### Data for this exercise

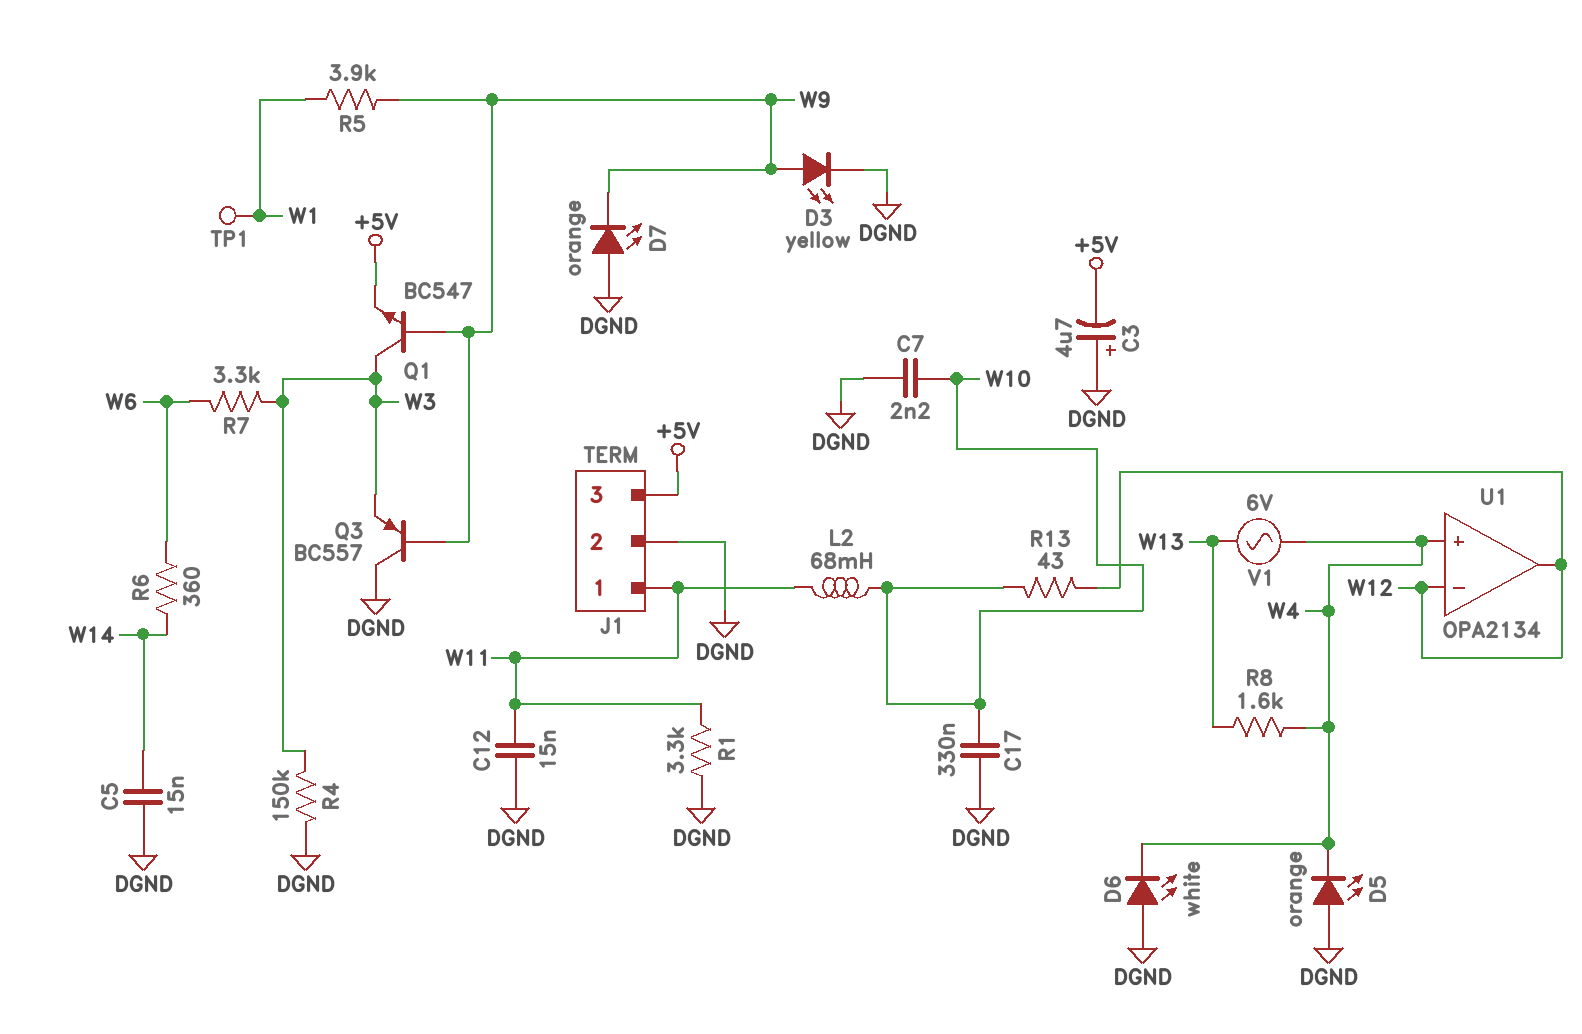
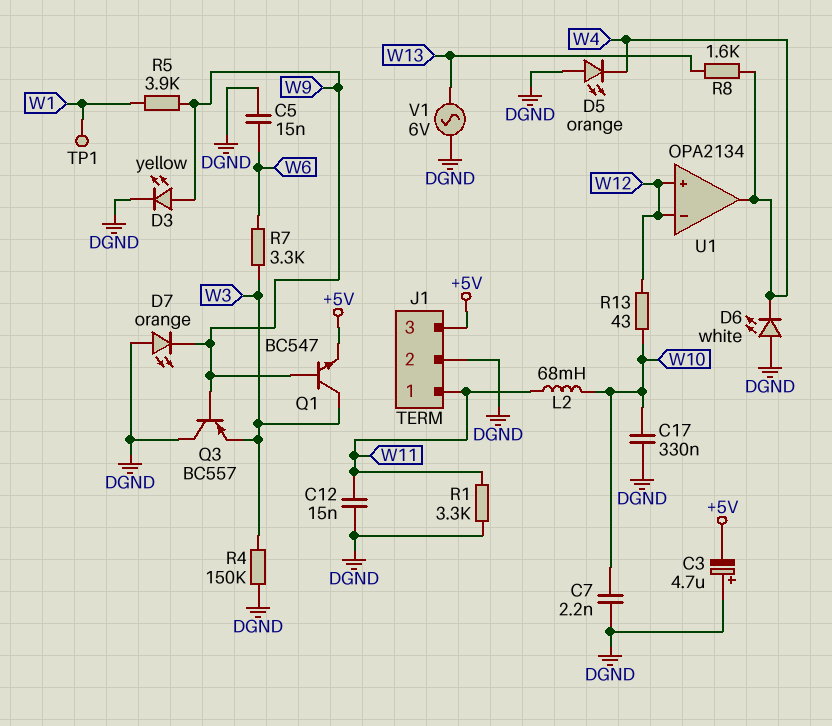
C5: 15nF (DGND, W14) -> 15nF (DGND, W6)
R6: 360 (W6, W14) -> none
U1 pin in+: W4 -> W12
U1 pin out: W12 -> W4
V1: AC 6V (W4, W13) -> AC 6V (DGND, W13)

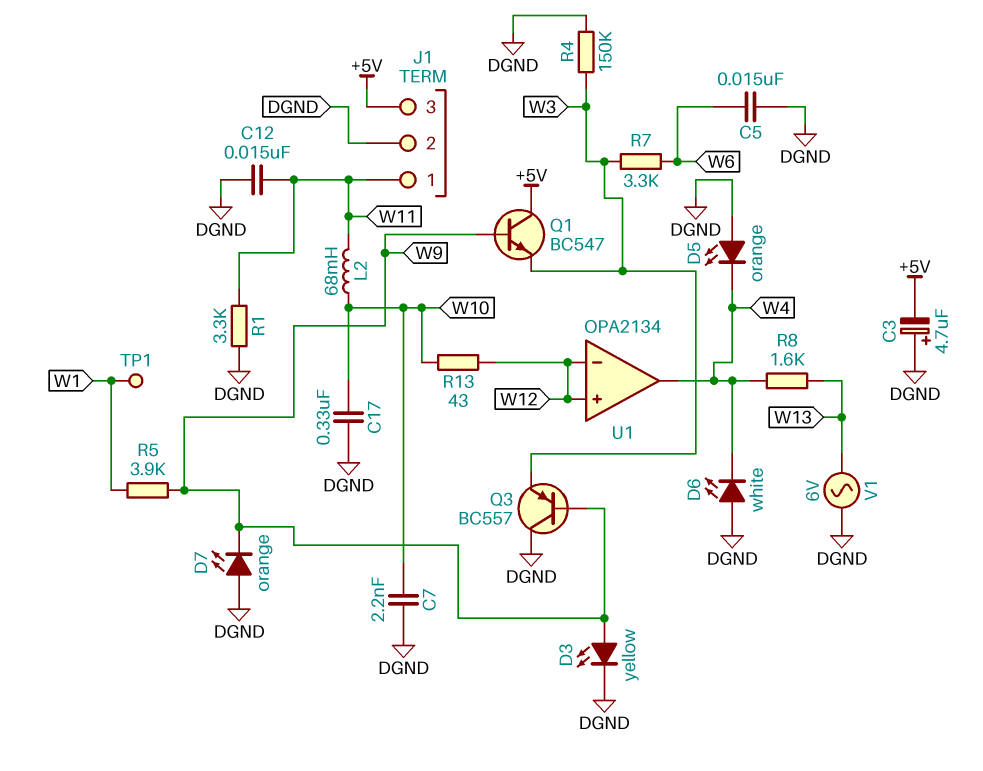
Q1: NPN BC547 (B W9, C W3, E +5V) -> NPN BC547 (B W9, C +5V, E W3)

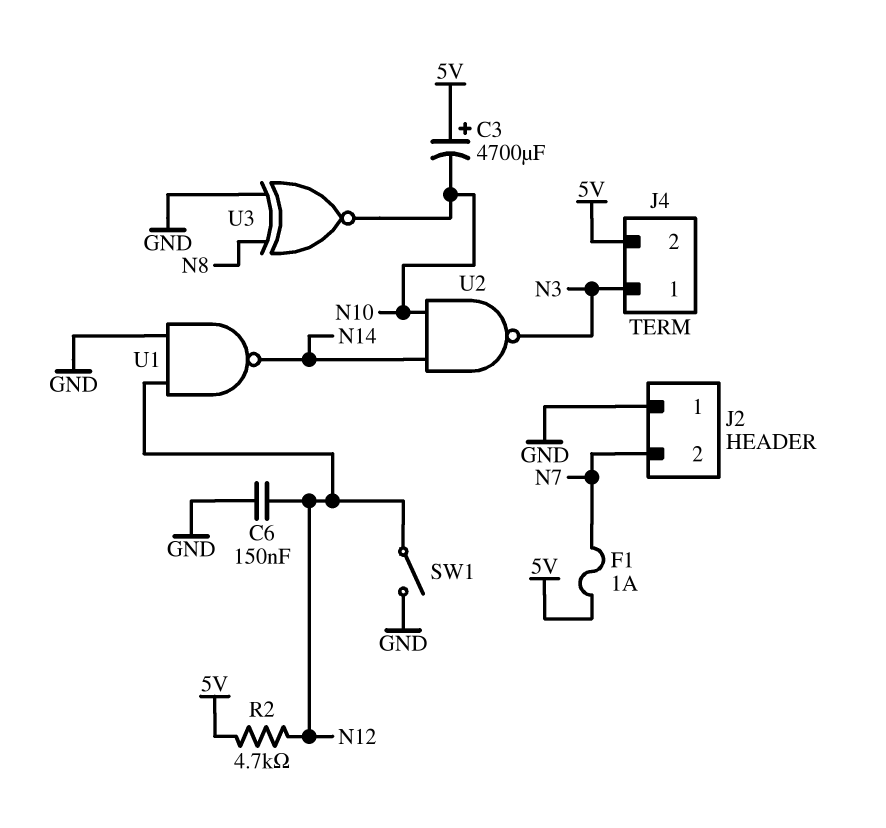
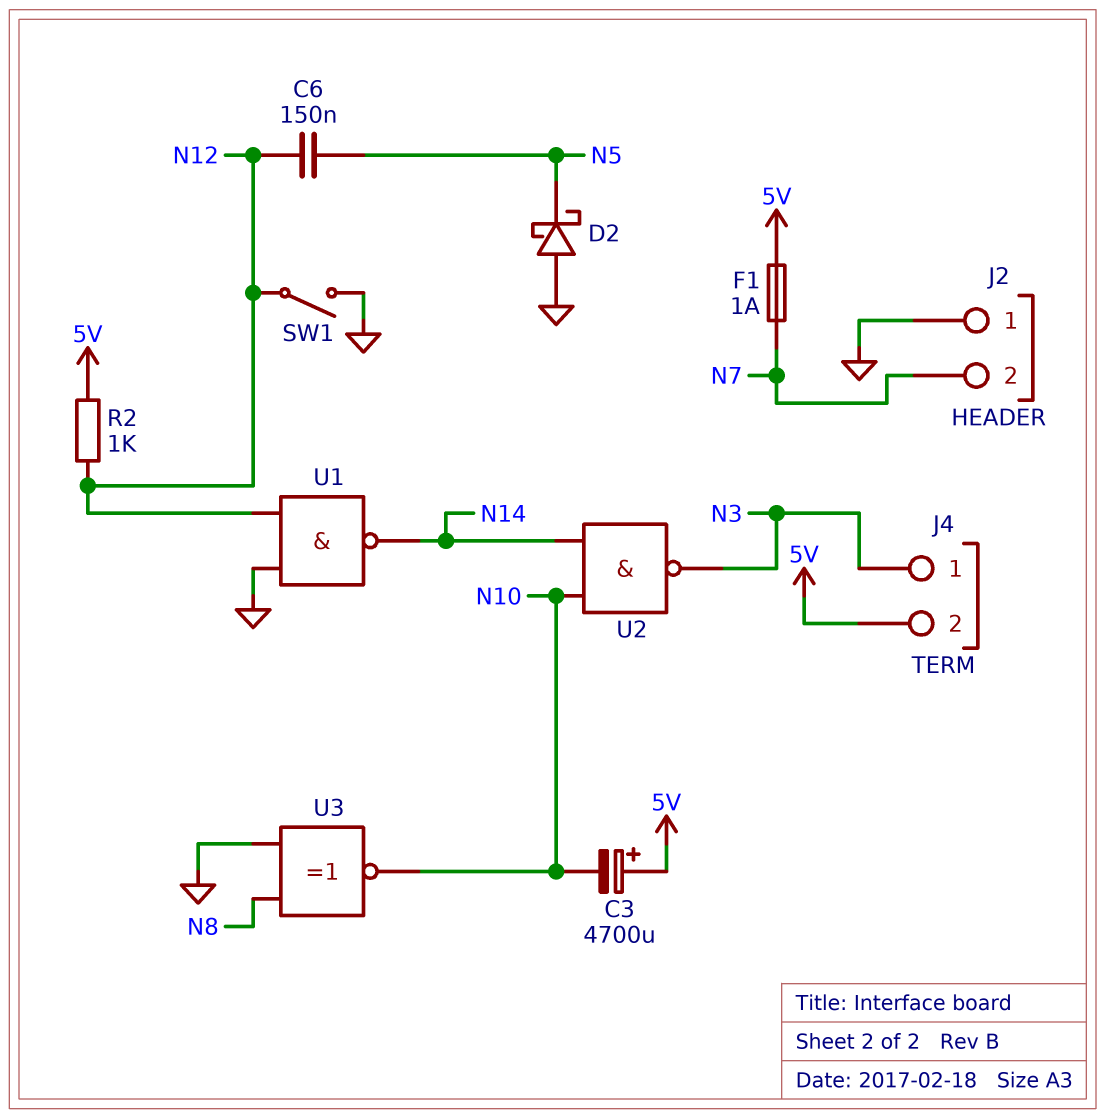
C6: 150nF (GND, N12) -> 150nF (N5, N12)
D2: none -> schottky (A GND, K N5)
R2: 4.7k (5V, N12) -> 1k (5V, N12)

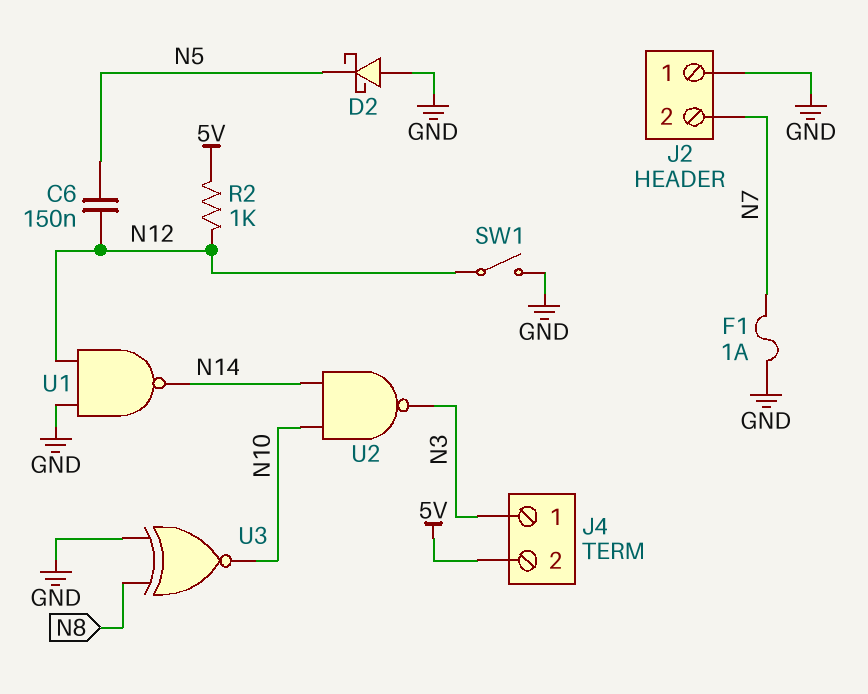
C3: 4700uF (plus 5V, minus N10) -> none
F1: 1A (5V, N7) -> 1A (GND, N7)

######

Requirement:
Read the entries and show each line that mentions "none".

Response for this exercise:
R6: 360 (W6, W14) -> none
D2: none -> schottky (A GND, K N5)
C3: 4700uF (plus 5V, minus N10) -> none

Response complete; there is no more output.